Exercise ::
Output only an exact transcription of the line containing "(657, 644) = (632, 532): blue" and all lines that follow it in the data below.
━━━━━ Data provided
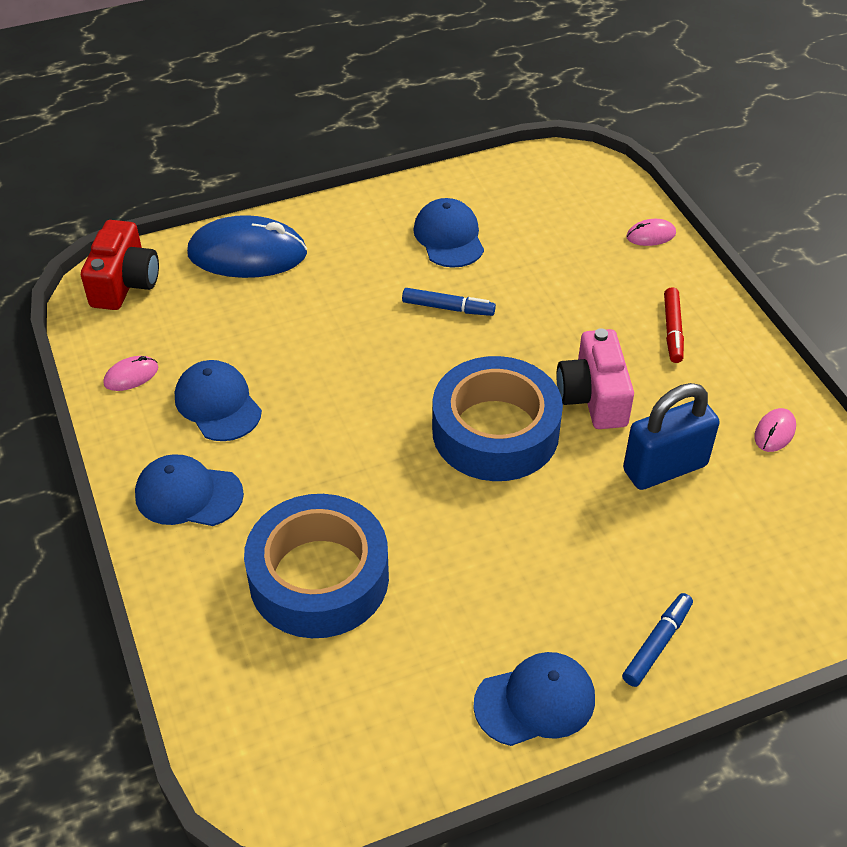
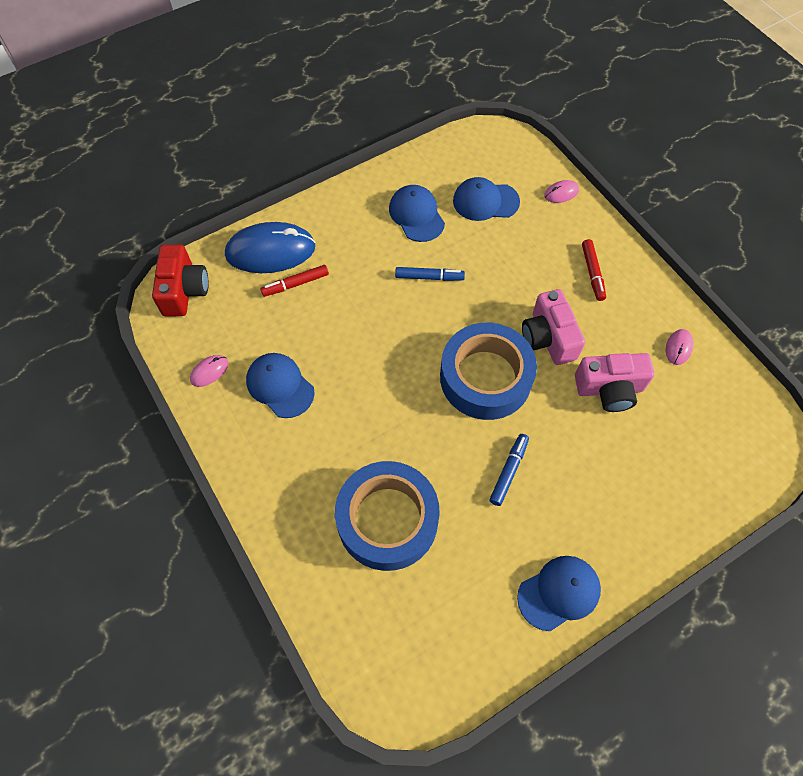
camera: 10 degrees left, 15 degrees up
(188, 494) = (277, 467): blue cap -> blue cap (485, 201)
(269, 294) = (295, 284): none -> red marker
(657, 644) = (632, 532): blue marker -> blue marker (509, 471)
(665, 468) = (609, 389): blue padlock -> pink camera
━━━━━━━━━━
Problem solution ::
(657, 644) = (632, 532): blue marker -> blue marker (509, 471)
(665, 468) = (609, 389): blue padlock -> pink camera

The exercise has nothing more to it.